Segment Open

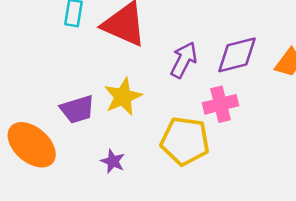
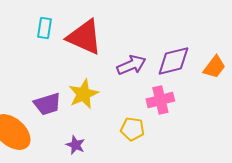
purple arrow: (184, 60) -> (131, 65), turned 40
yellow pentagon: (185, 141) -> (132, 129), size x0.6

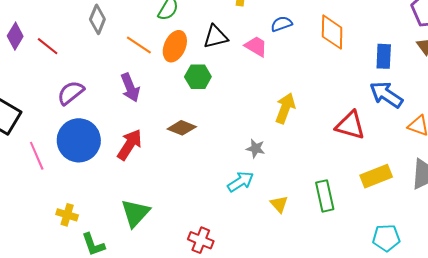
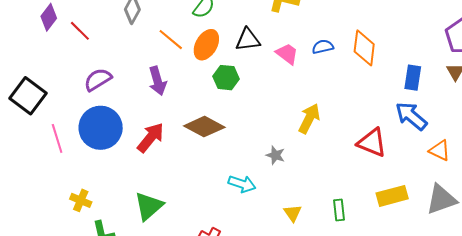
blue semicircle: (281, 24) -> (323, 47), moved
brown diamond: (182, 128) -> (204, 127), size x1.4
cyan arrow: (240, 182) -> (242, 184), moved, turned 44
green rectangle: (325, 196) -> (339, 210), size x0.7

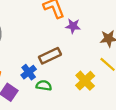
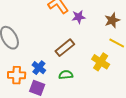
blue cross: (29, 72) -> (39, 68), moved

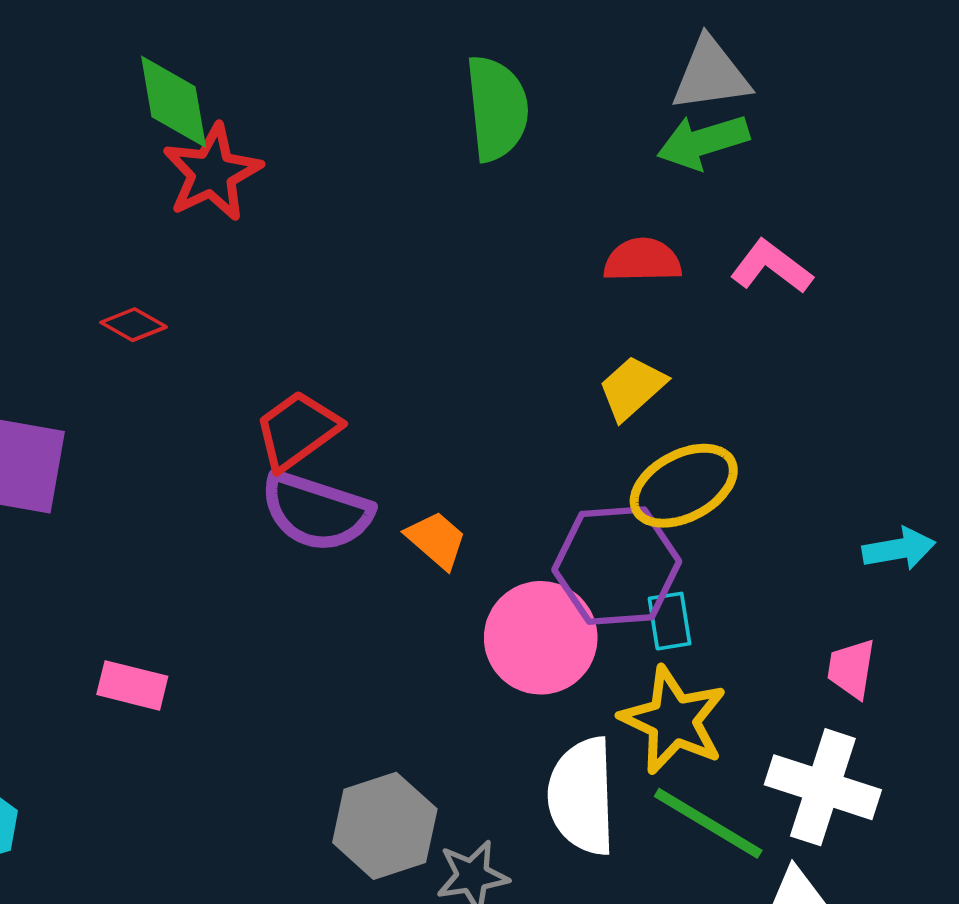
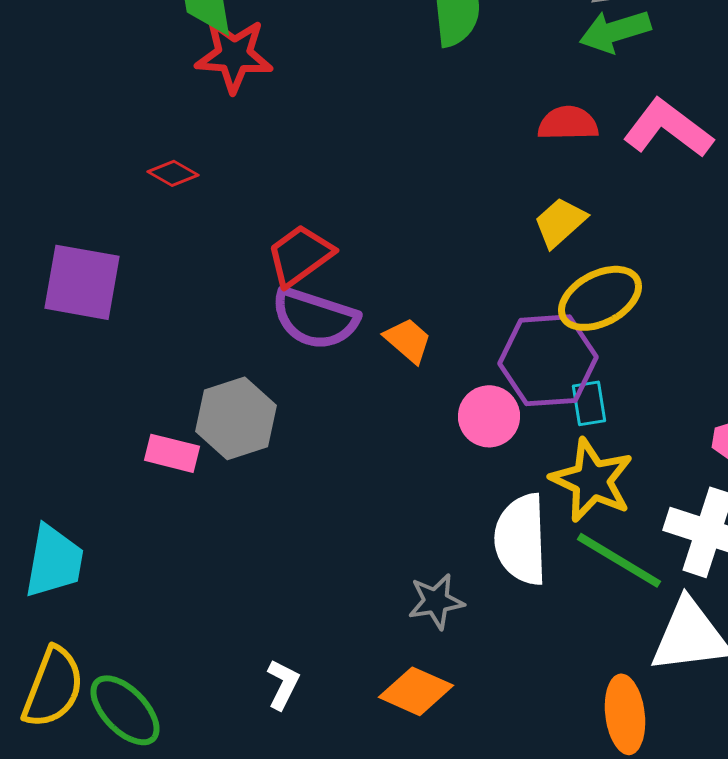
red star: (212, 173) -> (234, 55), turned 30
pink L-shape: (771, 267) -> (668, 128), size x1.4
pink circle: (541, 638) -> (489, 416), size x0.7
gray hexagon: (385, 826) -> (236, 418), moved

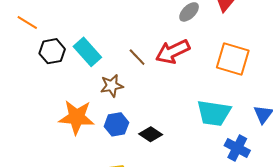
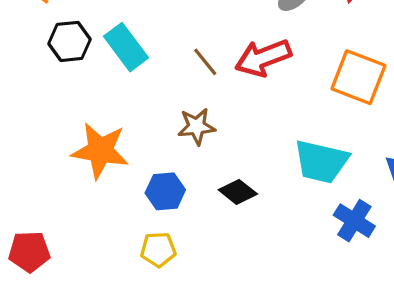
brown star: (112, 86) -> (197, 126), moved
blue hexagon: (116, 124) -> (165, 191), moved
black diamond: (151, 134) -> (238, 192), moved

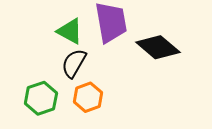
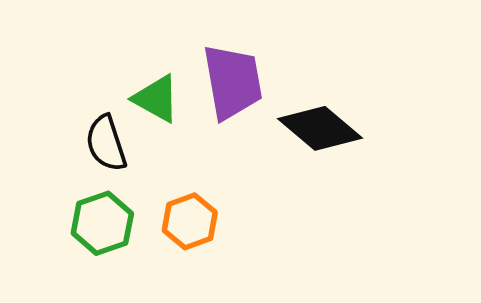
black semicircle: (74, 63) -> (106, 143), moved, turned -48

Segment Closed

In the listing above, find the line with "blue semicircle: (281, 24)" and output every line through the one with "pink circle: (541, 638)", exactly, without the pictures.

blue semicircle: (281, 24) -> (323, 47), moved
brown diamond: (182, 128) -> (204, 127), size x1.4
cyan arrow: (240, 182) -> (242, 184), moved, turned 44
green rectangle: (325, 196) -> (339, 210), size x0.7

blue cross: (29, 72) -> (39, 68), moved

red star: (212, 173) -> (234, 55), turned 30
pink L-shape: (771, 267) -> (668, 128), size x1.4
pink circle: (541, 638) -> (489, 416), size x0.7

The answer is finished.